Action item ::
Copy, from the material below, each line that contains the word "button".

Provided material ::
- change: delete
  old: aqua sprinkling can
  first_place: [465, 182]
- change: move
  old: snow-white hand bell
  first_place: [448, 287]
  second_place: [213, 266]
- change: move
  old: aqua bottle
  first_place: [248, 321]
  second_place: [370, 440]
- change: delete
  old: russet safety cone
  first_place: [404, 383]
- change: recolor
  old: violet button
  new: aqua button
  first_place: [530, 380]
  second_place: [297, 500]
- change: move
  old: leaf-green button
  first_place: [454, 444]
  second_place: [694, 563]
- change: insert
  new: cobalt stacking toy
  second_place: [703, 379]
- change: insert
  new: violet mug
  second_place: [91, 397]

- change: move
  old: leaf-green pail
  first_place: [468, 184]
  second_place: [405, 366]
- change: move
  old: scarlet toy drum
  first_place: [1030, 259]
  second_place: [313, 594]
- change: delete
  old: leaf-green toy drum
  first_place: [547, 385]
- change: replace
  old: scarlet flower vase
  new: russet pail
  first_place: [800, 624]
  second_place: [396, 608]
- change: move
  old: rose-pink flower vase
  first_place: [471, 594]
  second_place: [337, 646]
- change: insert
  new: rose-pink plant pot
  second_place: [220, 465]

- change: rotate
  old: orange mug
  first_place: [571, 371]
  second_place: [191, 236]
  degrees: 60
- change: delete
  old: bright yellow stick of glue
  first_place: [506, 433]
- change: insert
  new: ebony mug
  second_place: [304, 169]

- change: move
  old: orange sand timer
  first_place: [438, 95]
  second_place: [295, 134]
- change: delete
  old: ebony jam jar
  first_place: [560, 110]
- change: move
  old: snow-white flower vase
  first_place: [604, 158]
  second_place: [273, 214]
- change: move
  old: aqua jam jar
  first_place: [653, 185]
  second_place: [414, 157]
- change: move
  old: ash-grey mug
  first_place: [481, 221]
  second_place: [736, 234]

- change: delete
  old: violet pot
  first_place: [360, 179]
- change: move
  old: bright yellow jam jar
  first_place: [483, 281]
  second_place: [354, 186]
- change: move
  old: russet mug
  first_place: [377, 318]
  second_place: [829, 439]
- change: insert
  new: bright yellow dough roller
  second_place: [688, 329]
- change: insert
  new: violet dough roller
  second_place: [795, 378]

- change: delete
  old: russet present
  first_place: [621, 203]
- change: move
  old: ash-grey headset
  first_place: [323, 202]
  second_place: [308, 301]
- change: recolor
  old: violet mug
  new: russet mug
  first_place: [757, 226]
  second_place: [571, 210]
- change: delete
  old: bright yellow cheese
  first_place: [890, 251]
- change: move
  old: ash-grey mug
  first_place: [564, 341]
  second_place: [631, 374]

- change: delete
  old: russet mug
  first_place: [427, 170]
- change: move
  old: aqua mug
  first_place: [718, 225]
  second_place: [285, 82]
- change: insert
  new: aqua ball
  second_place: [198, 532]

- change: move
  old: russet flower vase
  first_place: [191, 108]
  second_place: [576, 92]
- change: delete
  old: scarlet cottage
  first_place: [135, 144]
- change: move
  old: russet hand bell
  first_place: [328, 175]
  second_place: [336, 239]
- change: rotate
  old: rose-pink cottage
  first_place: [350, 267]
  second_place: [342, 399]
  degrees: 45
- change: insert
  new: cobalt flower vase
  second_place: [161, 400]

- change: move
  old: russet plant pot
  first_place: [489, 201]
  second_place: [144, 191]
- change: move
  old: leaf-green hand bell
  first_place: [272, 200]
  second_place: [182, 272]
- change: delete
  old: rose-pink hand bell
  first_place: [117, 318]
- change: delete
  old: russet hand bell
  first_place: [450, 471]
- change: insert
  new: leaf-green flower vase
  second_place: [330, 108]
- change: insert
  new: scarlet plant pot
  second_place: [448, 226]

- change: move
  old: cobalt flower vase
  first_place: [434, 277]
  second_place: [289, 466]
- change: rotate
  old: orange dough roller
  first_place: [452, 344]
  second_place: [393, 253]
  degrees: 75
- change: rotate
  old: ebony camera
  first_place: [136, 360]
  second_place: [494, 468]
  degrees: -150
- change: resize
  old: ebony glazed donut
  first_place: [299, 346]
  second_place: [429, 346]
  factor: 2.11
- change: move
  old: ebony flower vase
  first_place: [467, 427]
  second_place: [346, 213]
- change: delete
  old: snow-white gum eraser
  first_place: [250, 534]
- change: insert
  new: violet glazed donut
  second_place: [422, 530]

Reply to the task ::
  old: violet button
  new: aqua button
  old: leaf-green button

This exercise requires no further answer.